Edit tracking data:
+++
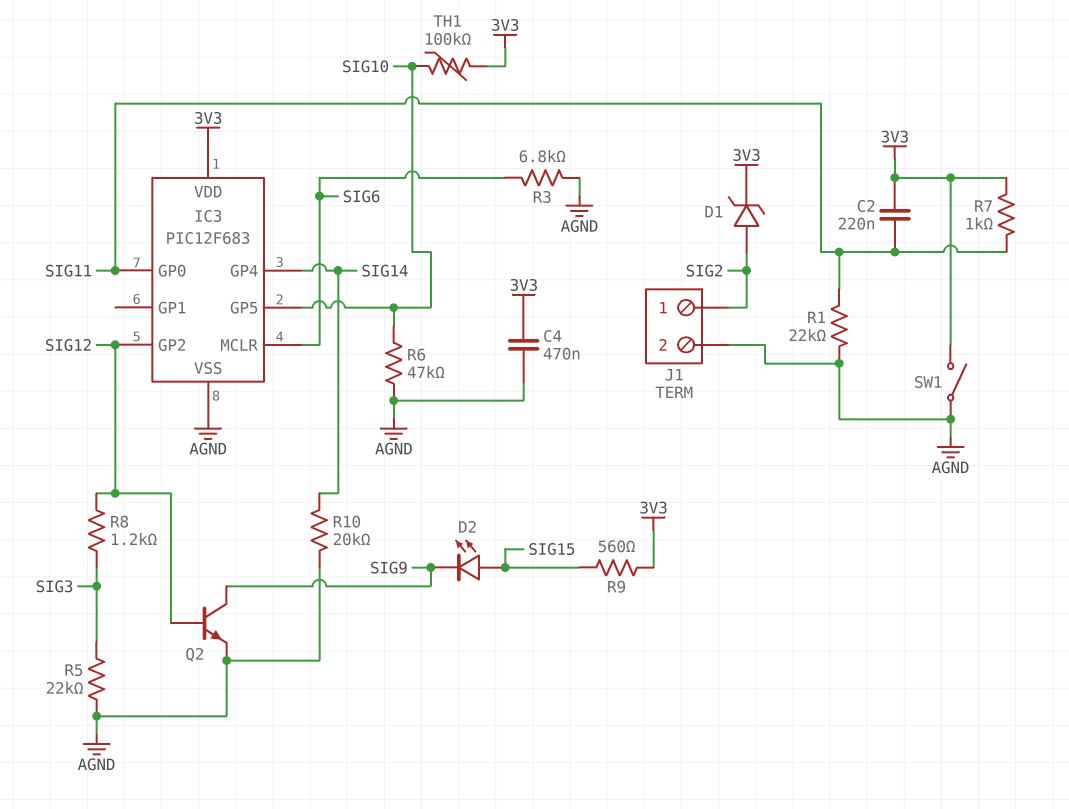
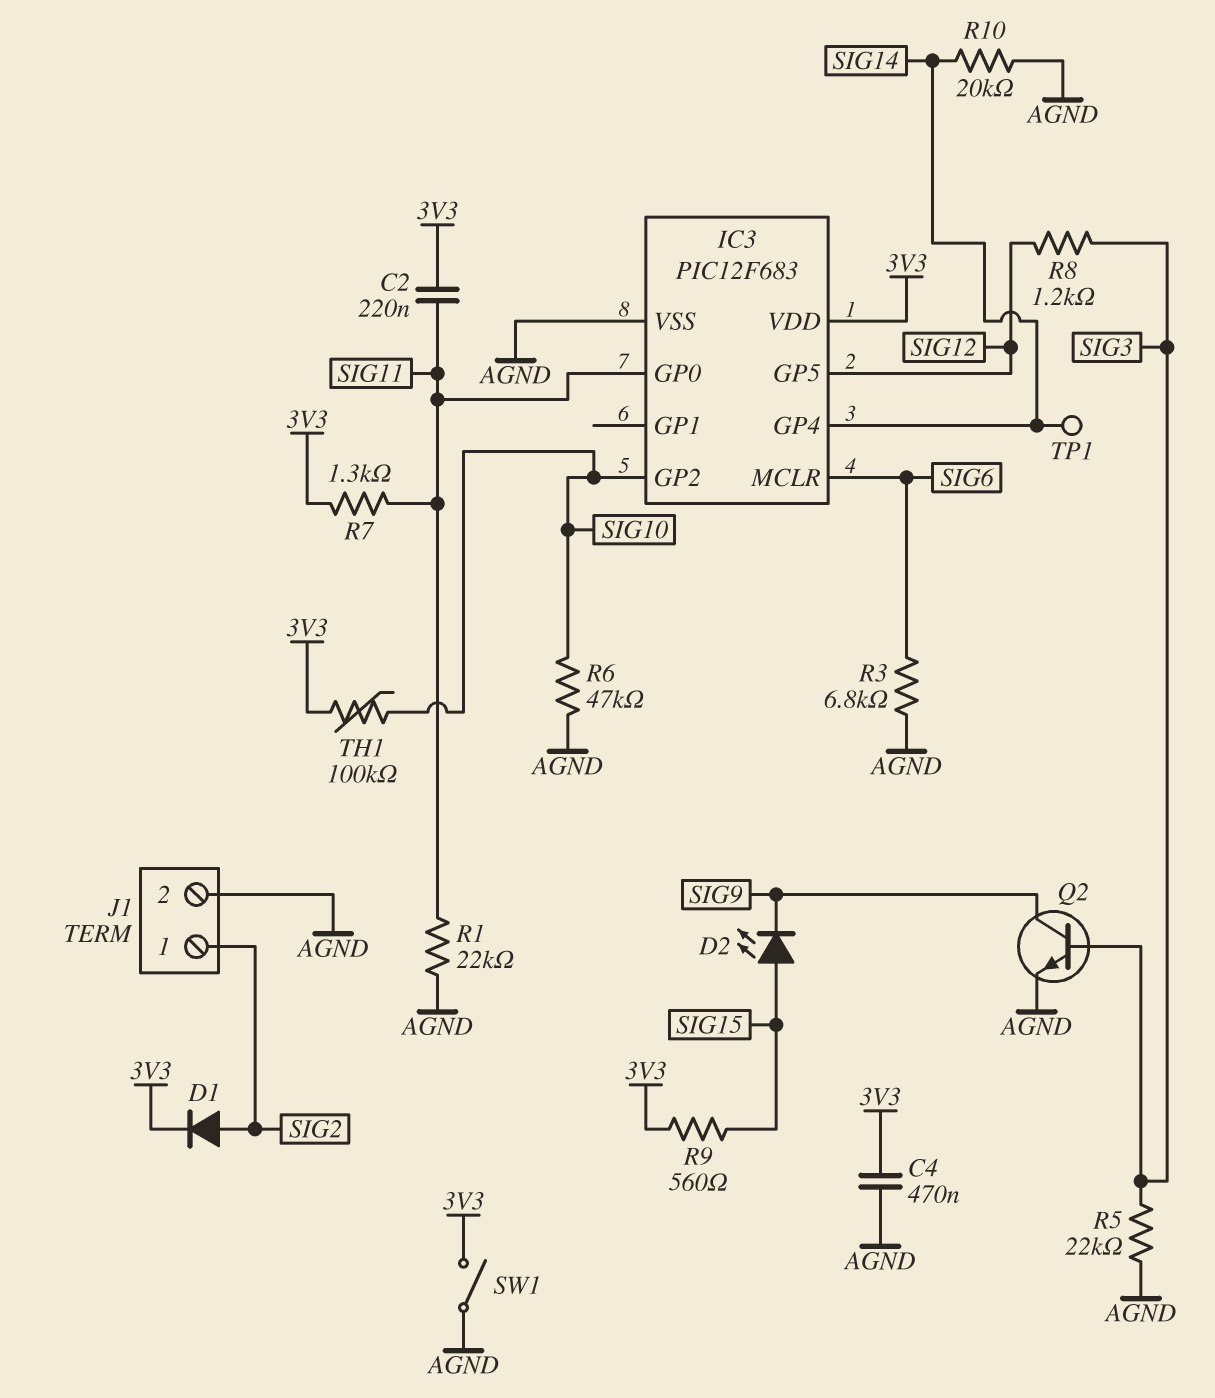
D1: zener (A SIG2, K 3V3) -> diode (A SIG2, K 3V3)
IC3 pin GP2: SIG12 -> SIG10
IC3 pin GP5: SIG10 -> SIG12
Q2: NPN (B SIG12, C SIG9, E AGND) -> NPN (B SIG3, C SIG9, E AGND)
R7: 1k (3V3, SIG11) -> 1.3k (3V3, SIG11)
TP1: none -> test point (SIG14)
+++
Problem to work on: Each line of the data is to be duplicated exactly; pictures stay out of the copy.

Exercise response:
D1: zener (A SIG2, K 3V3) -> diode (A SIG2, K 3V3)
IC3 pin GP2: SIG12 -> SIG10
IC3 pin GP5: SIG10 -> SIG12
Q2: NPN (B SIG12, C SIG9, E AGND) -> NPN (B SIG3, C SIG9, E AGND)
R7: 1k (3V3, SIG11) -> 1.3k (3V3, SIG11)
TP1: none -> test point (SIG14)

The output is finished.